Exercise details
Word for word, transcribe the lines below and drop the pictures.

Data section
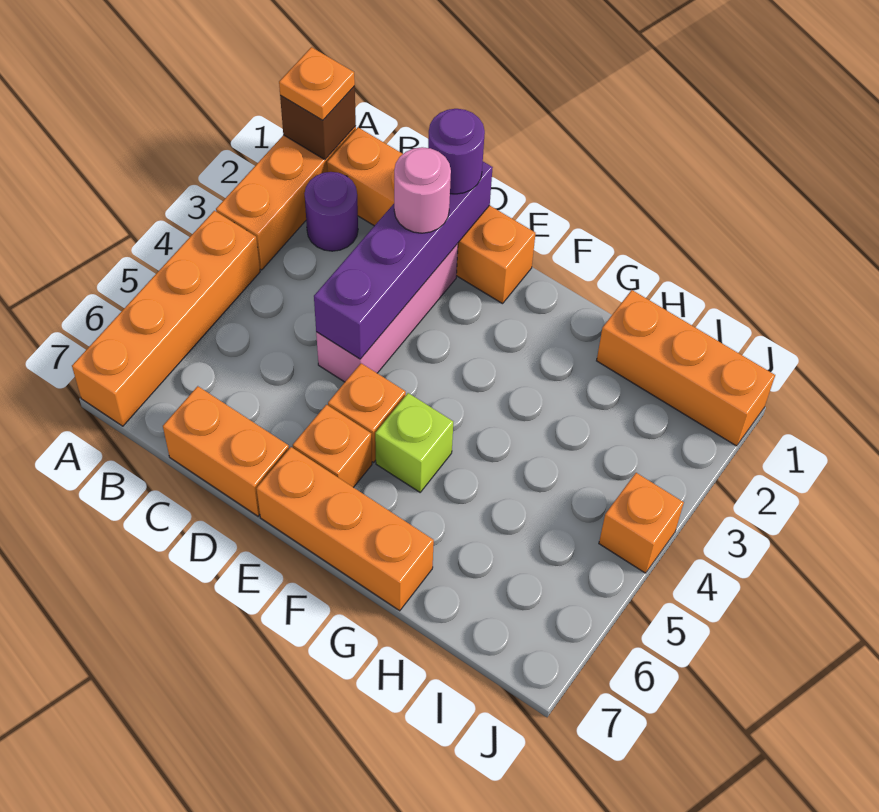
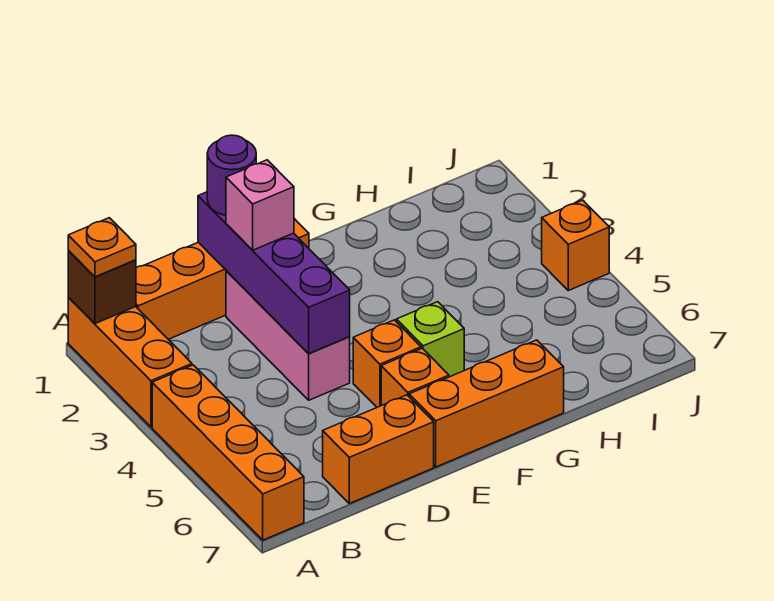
purple round brick B2 level 1 -> none
pink round brick D2 level 3 -> pink brick D2 level 3
orange brick H1:J1 level 1 -> none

Result for this exercise
purple round brick B2 level 1 -> none
pink round brick D2 level 3 -> pink brick D2 level 3
orange brick H1:J1 level 1 -> none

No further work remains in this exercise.